▶ [Exercise requirements] Find and copy each line of the records where the string "COIL" shows up.

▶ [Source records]
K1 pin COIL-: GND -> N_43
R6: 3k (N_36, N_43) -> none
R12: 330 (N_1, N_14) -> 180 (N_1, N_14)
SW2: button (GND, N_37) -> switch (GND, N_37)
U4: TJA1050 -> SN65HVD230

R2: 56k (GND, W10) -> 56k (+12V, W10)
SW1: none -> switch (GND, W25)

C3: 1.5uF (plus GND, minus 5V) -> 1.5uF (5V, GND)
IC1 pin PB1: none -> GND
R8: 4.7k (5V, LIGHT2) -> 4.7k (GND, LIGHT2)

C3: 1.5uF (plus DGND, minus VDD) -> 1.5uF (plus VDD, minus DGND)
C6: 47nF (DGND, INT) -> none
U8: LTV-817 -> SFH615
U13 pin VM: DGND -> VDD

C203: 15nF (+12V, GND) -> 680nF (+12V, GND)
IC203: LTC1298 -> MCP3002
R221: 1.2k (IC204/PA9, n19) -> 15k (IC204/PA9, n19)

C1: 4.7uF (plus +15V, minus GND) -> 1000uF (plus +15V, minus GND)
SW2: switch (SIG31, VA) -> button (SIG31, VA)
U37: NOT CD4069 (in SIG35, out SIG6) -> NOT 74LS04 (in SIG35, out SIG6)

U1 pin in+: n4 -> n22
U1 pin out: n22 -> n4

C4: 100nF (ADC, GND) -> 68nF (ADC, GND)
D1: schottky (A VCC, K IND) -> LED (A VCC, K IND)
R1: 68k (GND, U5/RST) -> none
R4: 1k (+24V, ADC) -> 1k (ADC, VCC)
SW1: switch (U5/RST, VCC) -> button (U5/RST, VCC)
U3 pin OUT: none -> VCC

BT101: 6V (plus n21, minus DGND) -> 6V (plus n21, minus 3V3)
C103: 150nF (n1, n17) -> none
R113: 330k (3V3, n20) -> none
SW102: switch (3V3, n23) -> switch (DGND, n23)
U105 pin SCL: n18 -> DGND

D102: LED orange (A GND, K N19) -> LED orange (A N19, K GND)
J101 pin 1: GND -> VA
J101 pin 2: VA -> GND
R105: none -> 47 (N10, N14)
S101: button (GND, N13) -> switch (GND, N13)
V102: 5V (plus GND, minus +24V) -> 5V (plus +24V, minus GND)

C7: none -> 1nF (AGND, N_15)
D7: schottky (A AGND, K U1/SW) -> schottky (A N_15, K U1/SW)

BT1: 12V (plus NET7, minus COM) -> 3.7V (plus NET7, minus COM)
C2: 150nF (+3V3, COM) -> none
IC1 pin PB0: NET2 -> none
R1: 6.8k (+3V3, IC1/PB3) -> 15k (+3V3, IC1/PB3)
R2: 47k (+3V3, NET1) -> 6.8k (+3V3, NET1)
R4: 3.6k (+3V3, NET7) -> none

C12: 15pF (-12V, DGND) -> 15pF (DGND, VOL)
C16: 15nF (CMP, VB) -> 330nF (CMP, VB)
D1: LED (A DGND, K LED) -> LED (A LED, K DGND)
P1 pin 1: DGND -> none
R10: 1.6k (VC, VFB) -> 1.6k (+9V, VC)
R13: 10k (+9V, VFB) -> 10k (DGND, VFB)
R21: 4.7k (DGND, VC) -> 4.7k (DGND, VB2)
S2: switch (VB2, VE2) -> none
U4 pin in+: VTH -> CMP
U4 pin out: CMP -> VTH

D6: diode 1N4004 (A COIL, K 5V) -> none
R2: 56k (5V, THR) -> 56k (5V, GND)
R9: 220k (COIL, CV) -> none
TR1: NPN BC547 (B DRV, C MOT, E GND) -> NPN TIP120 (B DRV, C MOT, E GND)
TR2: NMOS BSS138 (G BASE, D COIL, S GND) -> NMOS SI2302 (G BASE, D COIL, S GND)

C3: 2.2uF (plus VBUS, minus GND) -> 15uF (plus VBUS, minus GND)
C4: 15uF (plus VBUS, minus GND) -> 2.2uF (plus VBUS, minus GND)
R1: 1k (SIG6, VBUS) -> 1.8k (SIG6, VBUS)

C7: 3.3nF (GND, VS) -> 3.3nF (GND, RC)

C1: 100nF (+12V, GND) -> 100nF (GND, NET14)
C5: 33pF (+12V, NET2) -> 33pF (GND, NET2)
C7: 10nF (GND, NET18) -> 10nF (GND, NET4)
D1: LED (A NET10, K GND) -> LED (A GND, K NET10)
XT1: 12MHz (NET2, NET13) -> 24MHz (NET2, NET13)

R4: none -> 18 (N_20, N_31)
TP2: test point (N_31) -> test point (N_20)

▶ [Answer space]
K1 pin COIL-: GND -> N_43
D6: diode 1N4004 (A COIL, K 5V) -> none
R9: 220k (COIL, CV) -> none
TR2: NMOS BSS138 (G BASE, D COIL, S GND) -> NMOS SI2302 (G BASE, D COIL, S GND)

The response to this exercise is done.